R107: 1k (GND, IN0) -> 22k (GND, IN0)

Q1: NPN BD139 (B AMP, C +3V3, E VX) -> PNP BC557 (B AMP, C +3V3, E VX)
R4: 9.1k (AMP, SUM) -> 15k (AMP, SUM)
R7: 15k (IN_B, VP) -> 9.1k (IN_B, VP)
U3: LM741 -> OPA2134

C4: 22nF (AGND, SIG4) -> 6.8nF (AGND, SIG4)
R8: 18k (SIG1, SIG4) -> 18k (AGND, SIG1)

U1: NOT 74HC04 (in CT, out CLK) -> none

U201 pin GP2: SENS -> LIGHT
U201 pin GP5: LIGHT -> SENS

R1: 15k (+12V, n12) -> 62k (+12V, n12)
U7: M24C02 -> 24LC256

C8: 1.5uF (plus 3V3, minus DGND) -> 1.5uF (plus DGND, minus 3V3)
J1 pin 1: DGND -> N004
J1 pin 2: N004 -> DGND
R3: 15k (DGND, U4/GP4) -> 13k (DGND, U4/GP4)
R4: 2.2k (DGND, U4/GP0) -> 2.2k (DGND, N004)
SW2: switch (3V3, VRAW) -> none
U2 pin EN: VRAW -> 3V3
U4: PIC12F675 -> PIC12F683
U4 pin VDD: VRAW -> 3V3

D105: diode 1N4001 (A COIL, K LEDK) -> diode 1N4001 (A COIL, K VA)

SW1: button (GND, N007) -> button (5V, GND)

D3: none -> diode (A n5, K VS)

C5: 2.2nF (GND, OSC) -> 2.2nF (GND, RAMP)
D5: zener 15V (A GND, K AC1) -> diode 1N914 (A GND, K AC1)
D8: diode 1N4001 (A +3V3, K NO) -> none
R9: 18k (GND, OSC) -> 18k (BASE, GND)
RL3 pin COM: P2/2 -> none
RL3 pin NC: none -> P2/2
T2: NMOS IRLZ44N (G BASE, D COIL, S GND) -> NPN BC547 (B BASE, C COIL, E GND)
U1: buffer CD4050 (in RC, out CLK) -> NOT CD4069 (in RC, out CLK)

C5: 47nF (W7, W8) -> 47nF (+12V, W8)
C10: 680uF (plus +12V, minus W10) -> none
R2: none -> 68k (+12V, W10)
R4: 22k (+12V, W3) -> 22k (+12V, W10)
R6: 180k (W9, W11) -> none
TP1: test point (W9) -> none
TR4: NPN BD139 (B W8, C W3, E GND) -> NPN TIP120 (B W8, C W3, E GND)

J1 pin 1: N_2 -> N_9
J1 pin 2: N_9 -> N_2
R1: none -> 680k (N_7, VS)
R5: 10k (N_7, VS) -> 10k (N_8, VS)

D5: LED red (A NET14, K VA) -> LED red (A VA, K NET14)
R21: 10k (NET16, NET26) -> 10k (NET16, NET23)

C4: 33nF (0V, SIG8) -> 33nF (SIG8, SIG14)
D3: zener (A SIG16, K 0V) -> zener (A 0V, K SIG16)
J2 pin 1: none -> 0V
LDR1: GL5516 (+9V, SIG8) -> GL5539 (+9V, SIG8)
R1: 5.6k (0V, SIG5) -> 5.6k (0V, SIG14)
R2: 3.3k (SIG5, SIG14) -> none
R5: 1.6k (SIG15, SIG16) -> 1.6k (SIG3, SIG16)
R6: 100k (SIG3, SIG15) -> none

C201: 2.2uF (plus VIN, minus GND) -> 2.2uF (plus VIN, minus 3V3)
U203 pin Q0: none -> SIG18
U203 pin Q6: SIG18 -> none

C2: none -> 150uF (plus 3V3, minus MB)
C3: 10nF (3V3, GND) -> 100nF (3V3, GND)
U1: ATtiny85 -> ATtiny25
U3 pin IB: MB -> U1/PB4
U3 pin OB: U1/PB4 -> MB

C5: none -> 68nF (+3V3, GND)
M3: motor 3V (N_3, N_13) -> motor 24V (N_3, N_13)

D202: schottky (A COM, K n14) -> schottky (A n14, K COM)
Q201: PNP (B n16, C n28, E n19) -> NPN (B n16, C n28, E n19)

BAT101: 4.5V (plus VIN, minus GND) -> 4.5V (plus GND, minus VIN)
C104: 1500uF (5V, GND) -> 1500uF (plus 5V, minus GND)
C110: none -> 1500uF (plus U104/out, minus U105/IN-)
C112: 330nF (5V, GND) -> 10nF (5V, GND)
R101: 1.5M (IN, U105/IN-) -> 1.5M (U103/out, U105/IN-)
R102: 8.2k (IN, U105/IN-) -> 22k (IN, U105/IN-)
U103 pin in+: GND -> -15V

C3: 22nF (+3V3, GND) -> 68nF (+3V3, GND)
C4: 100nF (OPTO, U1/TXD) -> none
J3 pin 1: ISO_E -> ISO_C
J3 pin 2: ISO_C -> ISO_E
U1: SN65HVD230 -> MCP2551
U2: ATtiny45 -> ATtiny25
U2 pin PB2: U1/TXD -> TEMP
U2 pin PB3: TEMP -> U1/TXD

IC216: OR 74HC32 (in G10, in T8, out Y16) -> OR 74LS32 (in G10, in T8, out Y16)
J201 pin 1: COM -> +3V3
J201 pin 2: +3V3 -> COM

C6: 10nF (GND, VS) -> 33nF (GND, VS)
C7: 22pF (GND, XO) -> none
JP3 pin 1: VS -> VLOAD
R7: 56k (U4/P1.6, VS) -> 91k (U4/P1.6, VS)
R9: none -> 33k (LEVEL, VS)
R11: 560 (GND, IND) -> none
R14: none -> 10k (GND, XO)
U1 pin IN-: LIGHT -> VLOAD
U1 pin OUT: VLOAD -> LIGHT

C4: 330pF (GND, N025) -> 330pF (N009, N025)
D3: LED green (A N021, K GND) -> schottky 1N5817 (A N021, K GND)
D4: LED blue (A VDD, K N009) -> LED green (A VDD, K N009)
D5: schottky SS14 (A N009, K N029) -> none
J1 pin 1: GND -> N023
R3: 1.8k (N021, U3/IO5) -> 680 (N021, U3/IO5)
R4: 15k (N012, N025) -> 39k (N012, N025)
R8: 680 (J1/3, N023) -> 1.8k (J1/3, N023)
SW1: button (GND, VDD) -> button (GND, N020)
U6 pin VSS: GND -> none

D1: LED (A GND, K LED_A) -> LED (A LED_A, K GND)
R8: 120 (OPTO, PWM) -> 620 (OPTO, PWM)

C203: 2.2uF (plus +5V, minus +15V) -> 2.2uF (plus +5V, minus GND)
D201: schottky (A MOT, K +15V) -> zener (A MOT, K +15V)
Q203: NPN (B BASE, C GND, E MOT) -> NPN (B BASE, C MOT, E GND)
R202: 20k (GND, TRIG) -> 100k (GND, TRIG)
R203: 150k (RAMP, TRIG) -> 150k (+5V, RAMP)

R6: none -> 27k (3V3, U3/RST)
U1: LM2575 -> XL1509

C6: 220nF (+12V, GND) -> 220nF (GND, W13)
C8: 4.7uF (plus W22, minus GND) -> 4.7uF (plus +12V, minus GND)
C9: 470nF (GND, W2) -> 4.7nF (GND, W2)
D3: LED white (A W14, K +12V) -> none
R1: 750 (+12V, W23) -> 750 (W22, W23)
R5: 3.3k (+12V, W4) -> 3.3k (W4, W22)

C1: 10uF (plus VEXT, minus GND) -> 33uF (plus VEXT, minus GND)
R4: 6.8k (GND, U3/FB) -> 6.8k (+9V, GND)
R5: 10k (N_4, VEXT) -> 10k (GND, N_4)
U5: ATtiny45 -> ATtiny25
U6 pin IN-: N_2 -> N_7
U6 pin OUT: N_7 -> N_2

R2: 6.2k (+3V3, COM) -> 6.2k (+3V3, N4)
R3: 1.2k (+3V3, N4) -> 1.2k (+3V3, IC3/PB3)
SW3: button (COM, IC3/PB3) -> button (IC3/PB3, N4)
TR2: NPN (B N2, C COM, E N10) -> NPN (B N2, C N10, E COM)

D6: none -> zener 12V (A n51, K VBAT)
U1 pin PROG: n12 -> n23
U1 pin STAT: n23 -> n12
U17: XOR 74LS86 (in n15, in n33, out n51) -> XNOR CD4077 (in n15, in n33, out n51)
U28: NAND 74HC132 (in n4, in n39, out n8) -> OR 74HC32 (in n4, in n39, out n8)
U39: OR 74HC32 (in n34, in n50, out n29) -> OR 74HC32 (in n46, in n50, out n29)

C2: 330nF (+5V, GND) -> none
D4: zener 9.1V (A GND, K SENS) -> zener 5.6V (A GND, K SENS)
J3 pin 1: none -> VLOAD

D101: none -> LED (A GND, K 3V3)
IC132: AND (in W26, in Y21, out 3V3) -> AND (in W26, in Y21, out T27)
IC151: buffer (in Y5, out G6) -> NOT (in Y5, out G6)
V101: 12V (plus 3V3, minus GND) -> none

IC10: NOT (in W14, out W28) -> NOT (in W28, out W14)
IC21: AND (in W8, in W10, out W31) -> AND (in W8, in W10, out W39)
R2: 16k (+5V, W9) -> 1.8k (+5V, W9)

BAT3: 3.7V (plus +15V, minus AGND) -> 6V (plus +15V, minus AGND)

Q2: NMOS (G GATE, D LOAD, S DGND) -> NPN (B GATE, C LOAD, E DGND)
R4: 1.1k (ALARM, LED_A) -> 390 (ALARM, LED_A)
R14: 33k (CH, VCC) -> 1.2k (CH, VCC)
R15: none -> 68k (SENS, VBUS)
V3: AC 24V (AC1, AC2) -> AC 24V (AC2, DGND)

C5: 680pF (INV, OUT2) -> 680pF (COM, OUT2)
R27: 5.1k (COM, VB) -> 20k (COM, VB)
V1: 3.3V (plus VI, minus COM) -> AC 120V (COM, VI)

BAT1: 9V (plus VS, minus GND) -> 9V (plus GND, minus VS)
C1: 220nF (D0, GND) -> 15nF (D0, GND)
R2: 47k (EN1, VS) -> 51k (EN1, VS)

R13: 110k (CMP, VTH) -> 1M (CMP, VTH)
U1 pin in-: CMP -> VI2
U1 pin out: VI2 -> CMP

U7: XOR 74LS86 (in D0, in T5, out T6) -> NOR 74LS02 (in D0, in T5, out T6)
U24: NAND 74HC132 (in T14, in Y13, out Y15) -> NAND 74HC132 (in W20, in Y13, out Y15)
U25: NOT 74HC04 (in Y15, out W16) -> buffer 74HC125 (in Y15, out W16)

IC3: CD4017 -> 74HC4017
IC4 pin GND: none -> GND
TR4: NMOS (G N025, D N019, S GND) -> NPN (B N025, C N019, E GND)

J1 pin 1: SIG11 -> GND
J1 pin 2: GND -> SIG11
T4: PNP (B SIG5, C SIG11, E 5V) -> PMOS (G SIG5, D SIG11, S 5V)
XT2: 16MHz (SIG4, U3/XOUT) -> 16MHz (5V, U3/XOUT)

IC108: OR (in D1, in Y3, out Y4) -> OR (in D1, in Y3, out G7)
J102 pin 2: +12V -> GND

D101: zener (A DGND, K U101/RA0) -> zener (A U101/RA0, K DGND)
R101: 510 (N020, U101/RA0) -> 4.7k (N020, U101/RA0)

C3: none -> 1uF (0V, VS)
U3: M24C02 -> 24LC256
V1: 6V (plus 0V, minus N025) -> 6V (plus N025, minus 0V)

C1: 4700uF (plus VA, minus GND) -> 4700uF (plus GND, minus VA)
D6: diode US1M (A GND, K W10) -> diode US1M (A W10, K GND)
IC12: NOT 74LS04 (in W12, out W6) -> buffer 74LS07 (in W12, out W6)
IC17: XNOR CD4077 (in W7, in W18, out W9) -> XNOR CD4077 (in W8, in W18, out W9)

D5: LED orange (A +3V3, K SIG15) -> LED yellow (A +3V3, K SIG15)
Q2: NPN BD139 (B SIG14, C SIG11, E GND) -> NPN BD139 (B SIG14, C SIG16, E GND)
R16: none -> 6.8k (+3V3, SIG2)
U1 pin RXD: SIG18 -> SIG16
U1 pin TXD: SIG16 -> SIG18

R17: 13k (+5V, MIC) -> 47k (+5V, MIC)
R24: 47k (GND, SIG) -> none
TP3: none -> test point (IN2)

====

Assignment:
Taking the entries above, restate exactly those lines that fall between the line with "J1 pin 2: N004 -> DGND" and the line with "Q201: PNP (B", keeping both of those lines too.

Exercise response:
J1 pin 2: N004 -> DGND
R3: 15k (DGND, U4/GP4) -> 13k (DGND, U4/GP4)
R4: 2.2k (DGND, U4/GP0) -> 2.2k (DGND, N004)
SW2: switch (3V3, VRAW) -> none
U2 pin EN: VRAW -> 3V3
U4: PIC12F675 -> PIC12F683
U4 pin VDD: VRAW -> 3V3

D105: diode 1N4001 (A COIL, K LEDK) -> diode 1N4001 (A COIL, K VA)

SW1: button (GND, N007) -> button (5V, GND)

D3: none -> diode (A n5, K VS)

C5: 2.2nF (GND, OSC) -> 2.2nF (GND, RAMP)
D5: zener 15V (A GND, K AC1) -> diode 1N914 (A GND, K AC1)
D8: diode 1N4001 (A +3V3, K NO) -> none
R9: 18k (GND, OSC) -> 18k (BASE, GND)
RL3 pin COM: P2/2 -> none
RL3 pin NC: none -> P2/2
T2: NMOS IRLZ44N (G BASE, D COIL, S GND) -> NPN BC547 (B BASE, C COIL, E GND)
U1: buffer CD4050 (in RC, out CLK) -> NOT CD4069 (in RC, out CLK)

C5: 47nF (W7, W8) -> 47nF (+12V, W8)
C10: 680uF (plus +12V, minus W10) -> none
R2: none -> 68k (+12V, W10)
R4: 22k (+12V, W3) -> 22k (+12V, W10)
R6: 180k (W9, W11) -> none
TP1: test point (W9) -> none
TR4: NPN BD139 (B W8, C W3, E GND) -> NPN TIP120 (B W8, C W3, E GND)

J1 pin 1: N_2 -> N_9
J1 pin 2: N_9 -> N_2
R1: none -> 680k (N_7, VS)
R5: 10k (N_7, VS) -> 10k (N_8, VS)

D5: LED red (A NET14, K VA) -> LED red (A VA, K NET14)
R21: 10k (NET16, NET26) -> 10k (NET16, NET23)

C4: 33nF (0V, SIG8) -> 33nF (SIG8, SIG14)
D3: zener (A SIG16, K 0V) -> zener (A 0V, K SIG16)
J2 pin 1: none -> 0V
LDR1: GL5516 (+9V, SIG8) -> GL5539 (+9V, SIG8)
R1: 5.6k (0V, SIG5) -> 5.6k (0V, SIG14)
R2: 3.3k (SIG5, SIG14) -> none
R5: 1.6k (SIG15, SIG16) -> 1.6k (SIG3, SIG16)
R6: 100k (SIG3, SIG15) -> none

C201: 2.2uF (plus VIN, minus GND) -> 2.2uF (plus VIN, minus 3V3)
U203 pin Q0: none -> SIG18
U203 pin Q6: SIG18 -> none

C2: none -> 150uF (plus 3V3, minus MB)
C3: 10nF (3V3, GND) -> 100nF (3V3, GND)
U1: ATtiny85 -> ATtiny25
U3 pin IB: MB -> U1/PB4
U3 pin OB: U1/PB4 -> MB

C5: none -> 68nF (+3V3, GND)
M3: motor 3V (N_3, N_13) -> motor 24V (N_3, N_13)

D202: schottky (A COM, K n14) -> schottky (A n14, K COM)
Q201: PNP (B n16, C n28, E n19) -> NPN (B n16, C n28, E n19)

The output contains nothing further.